> [Action item]: Omit every picture, then give all the entries again exactly.

> [Extracted material]:
*** Block opens ***
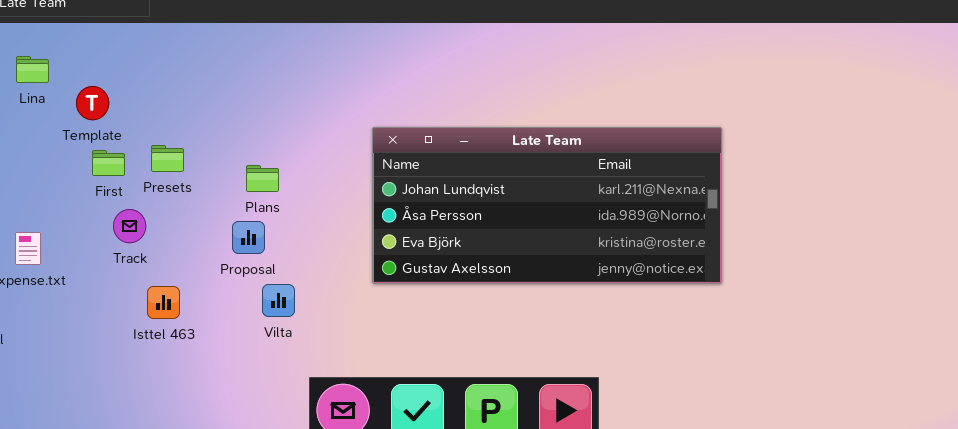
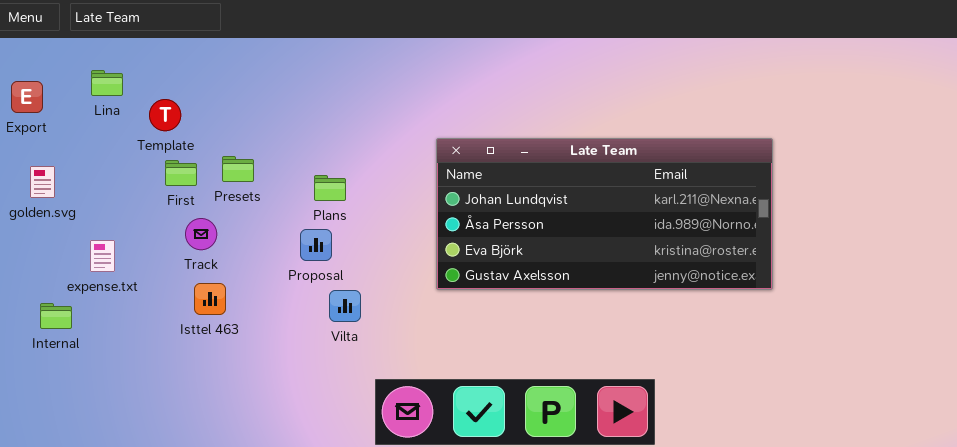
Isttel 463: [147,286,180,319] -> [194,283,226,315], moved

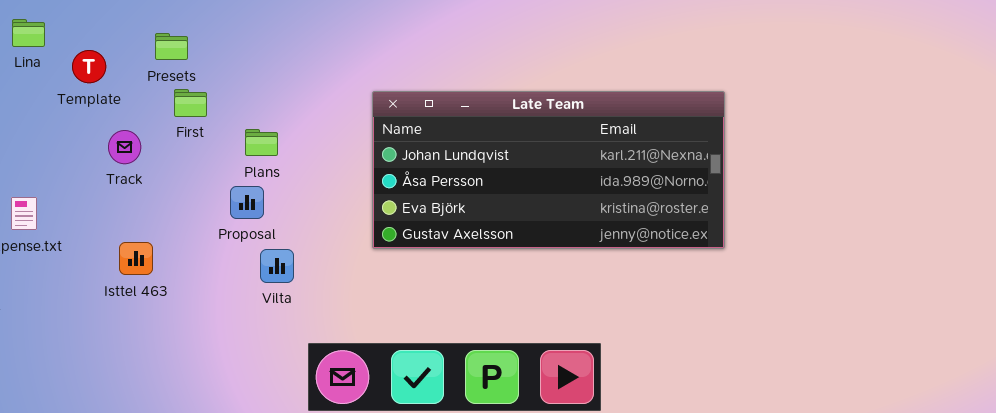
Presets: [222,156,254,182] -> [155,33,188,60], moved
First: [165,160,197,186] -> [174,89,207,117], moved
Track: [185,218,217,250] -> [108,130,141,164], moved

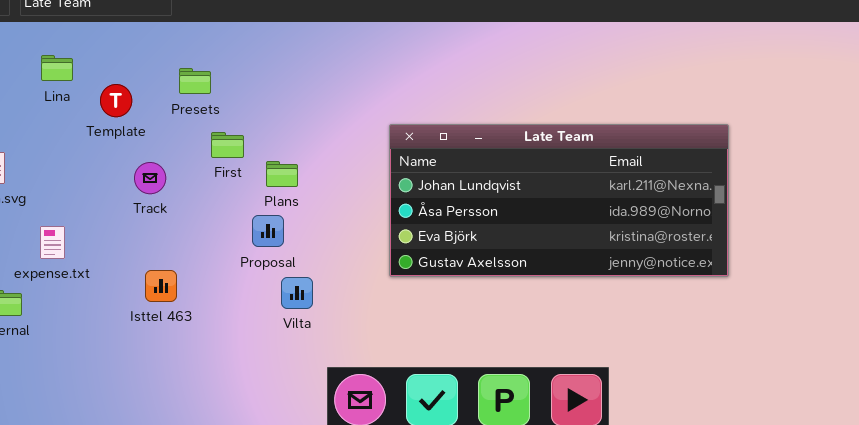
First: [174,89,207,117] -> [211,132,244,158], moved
*** Block closes ***
> [Result below]:
Isttel 463: [147,286,180,319] -> [194,283,226,315], moved

Presets: [222,156,254,182] -> [155,33,188,60], moved
First: [165,160,197,186] -> [174,89,207,117], moved
Track: [185,218,217,250] -> [108,130,141,164], moved

First: [174,89,207,117] -> [211,132,244,158], moved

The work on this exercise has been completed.